■ TASK TO COMPLETE ■
All of the data below should be set down again verbatim, without any images.

■ DATA ■
*-*-*

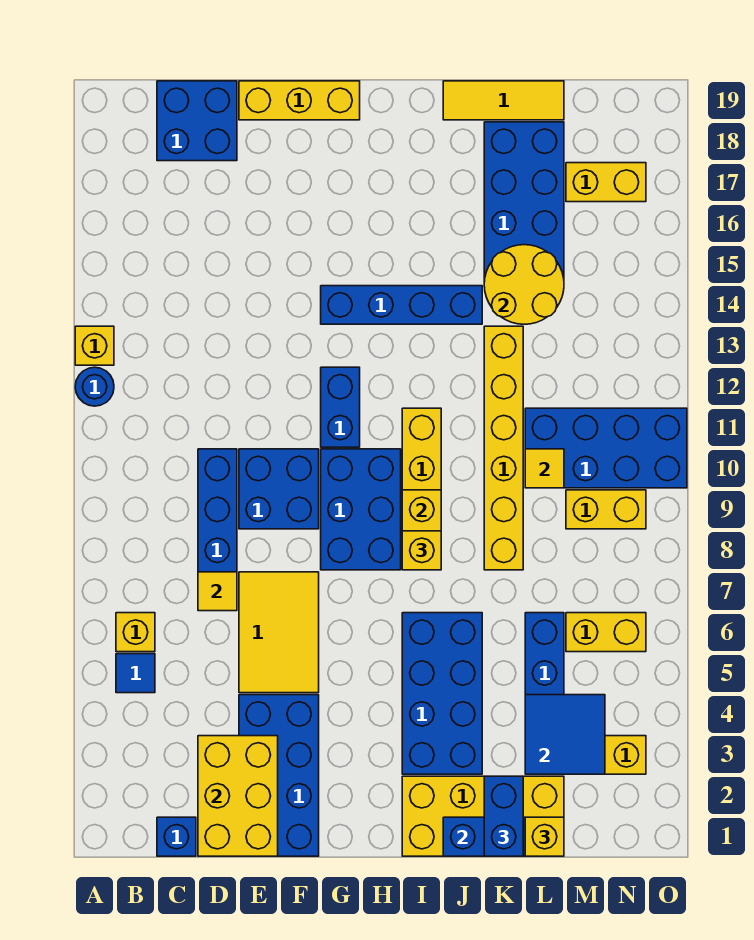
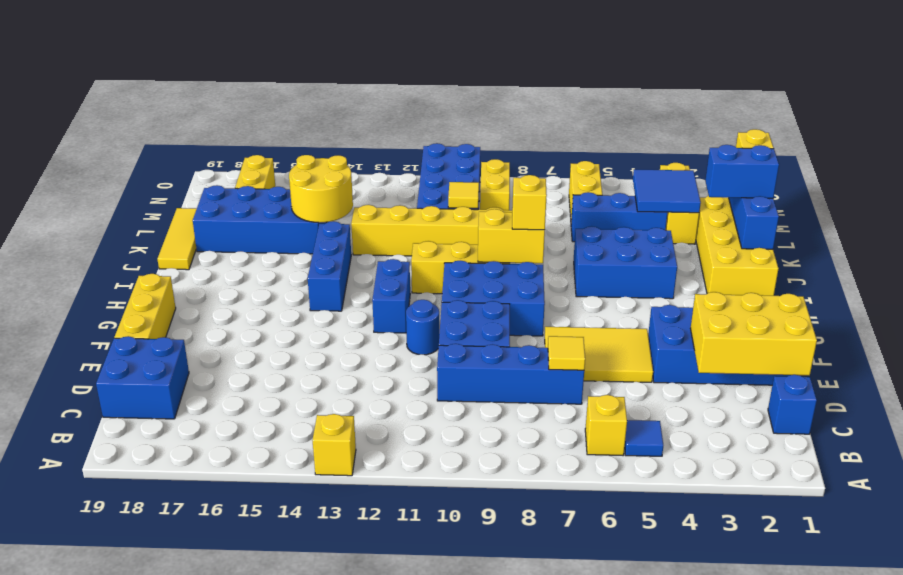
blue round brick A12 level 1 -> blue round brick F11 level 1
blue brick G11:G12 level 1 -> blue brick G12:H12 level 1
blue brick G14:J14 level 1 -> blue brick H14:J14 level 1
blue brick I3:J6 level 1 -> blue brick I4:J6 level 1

*-*-*

■ EXERCISE SOLUTION ■
blue round brick A12 level 1 -> blue round brick F11 level 1
blue brick G11:G12 level 1 -> blue brick G12:H12 level 1
blue brick G14:J14 level 1 -> blue brick H14:J14 level 1
blue brick I3:J6 level 1 -> blue brick I4:J6 level 1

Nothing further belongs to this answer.